* **Problem requirements**
Repeat precisely the span of lines below that opens with the line containing "camera: 85 degrees left, 15 degrees down" and closes with the line containing "(295, 355) = (438, 195): yellow", both included.

* **Dataset records**
------------------------------------------------------------

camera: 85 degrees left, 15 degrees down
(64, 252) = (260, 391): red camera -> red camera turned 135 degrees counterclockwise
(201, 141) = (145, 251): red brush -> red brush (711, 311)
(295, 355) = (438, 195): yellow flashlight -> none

------------------------------------------------------------

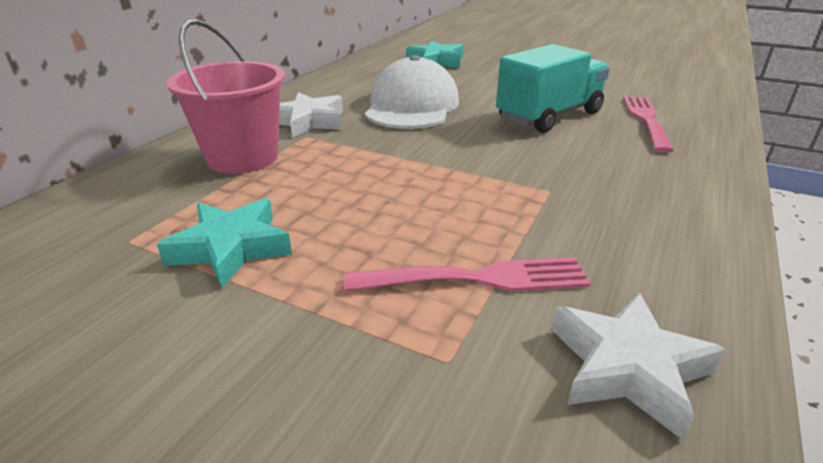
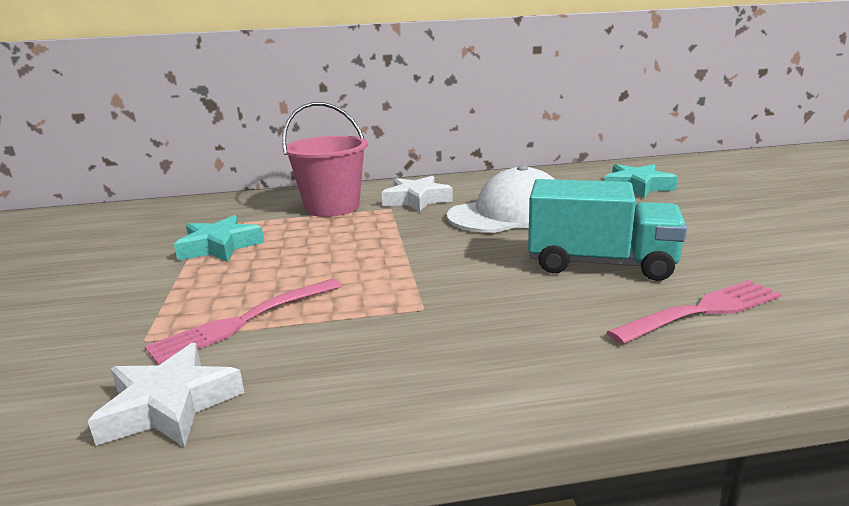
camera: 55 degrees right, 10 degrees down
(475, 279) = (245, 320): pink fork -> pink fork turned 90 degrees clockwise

------------------------------------------------------------

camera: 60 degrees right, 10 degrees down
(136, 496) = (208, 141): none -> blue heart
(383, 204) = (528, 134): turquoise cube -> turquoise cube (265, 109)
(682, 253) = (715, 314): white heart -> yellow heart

------------------------------------------------------------

* **Exercise output**
camera: 85 degrees left, 15 degrees down
(64, 252) = (260, 391): red camera -> red camera turned 135 degrees counterclockwise
(201, 141) = (145, 251): red brush -> red brush (711, 311)
(295, 355) = (438, 195): yellow flashlight -> none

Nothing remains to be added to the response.